- _Instructions for the task_
Write out the data word for word and omit every picture.

Object change descriptions:
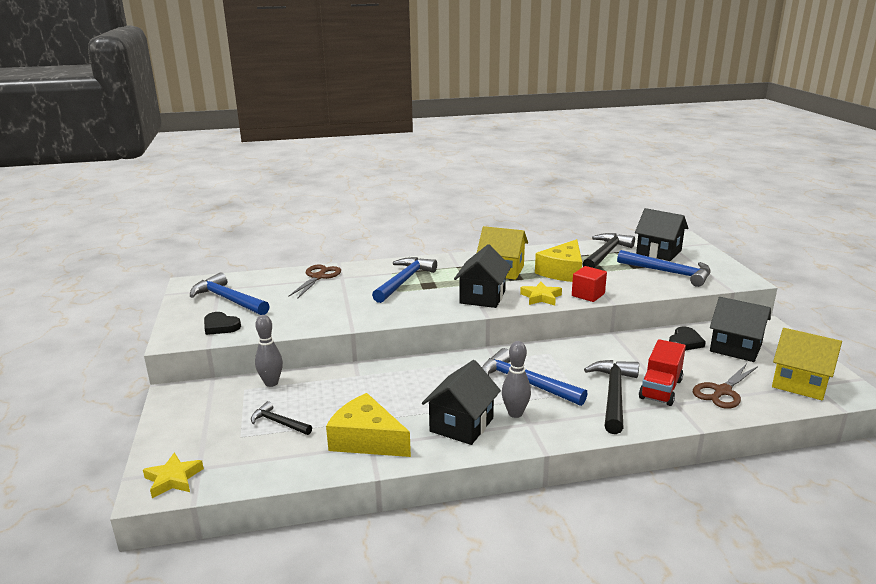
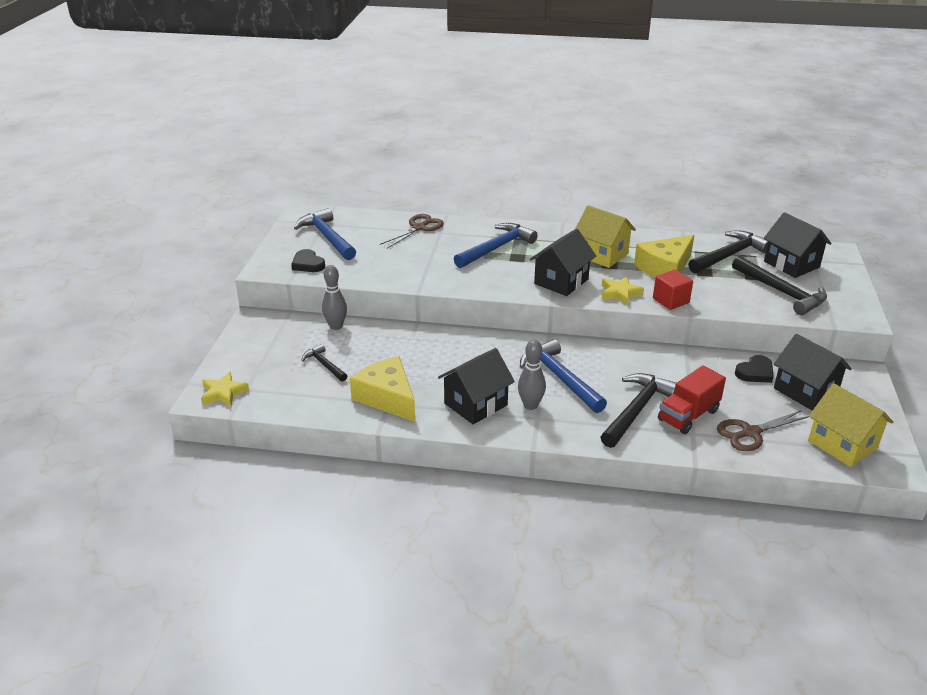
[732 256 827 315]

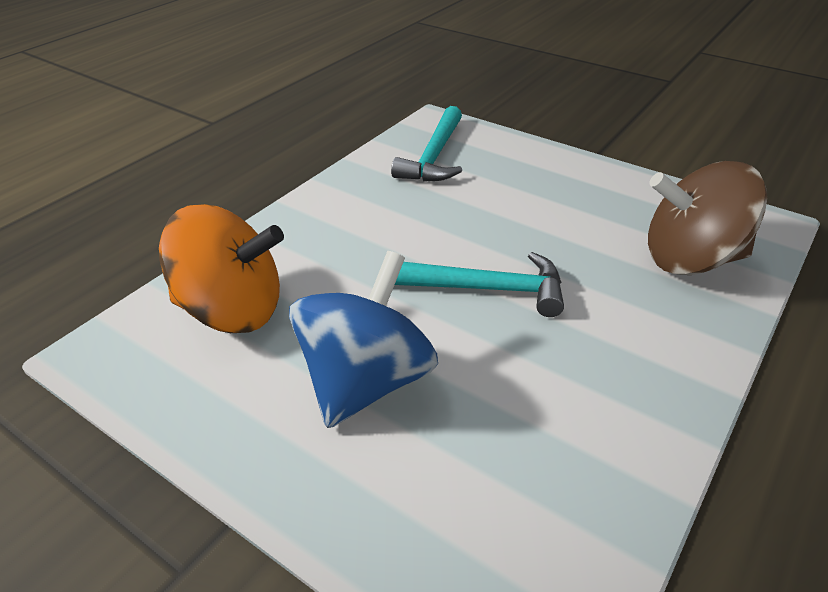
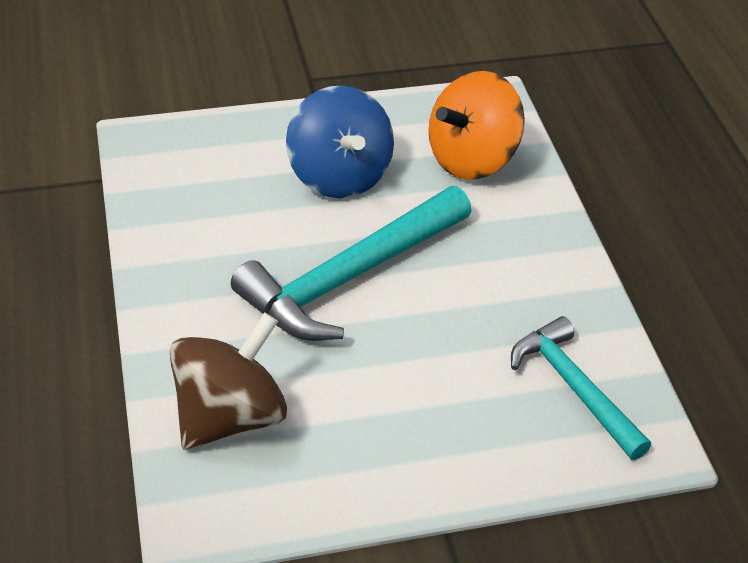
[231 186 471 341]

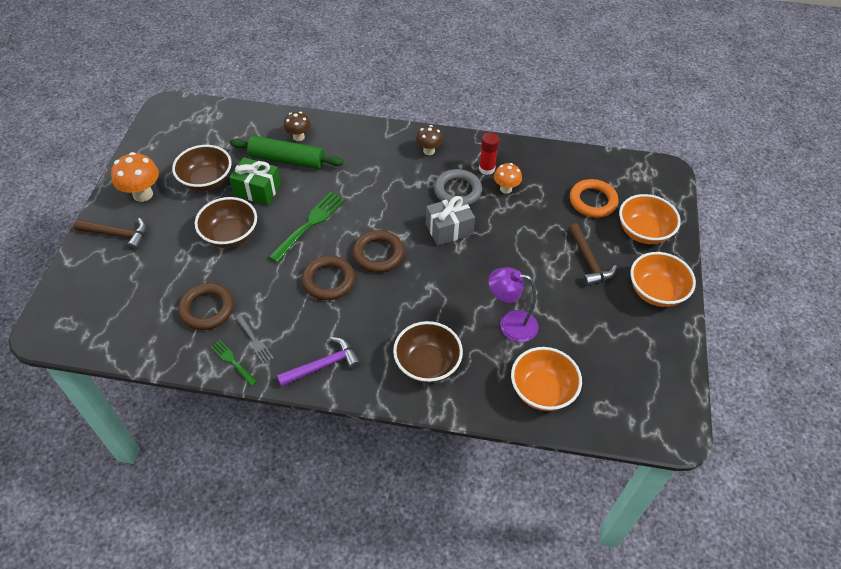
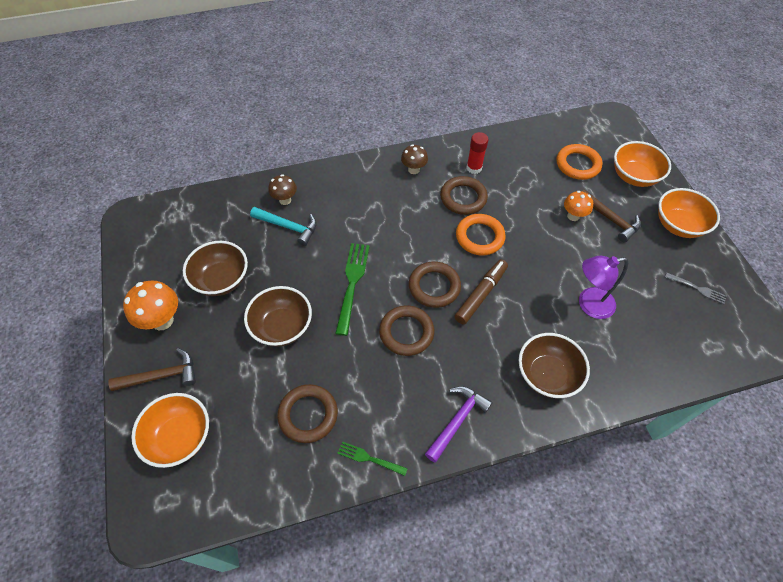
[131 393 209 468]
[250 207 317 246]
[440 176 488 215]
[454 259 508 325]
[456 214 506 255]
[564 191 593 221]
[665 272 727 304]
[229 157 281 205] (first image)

- _Exercise output_
[732 256 827 315]

[231 186 471 341]

[131 393 209 468]
[250 207 317 246]
[440 176 488 215]
[454 259 508 325]
[456 214 506 255]
[564 191 593 221]
[665 272 727 304]
[229 157 281 205] (first image)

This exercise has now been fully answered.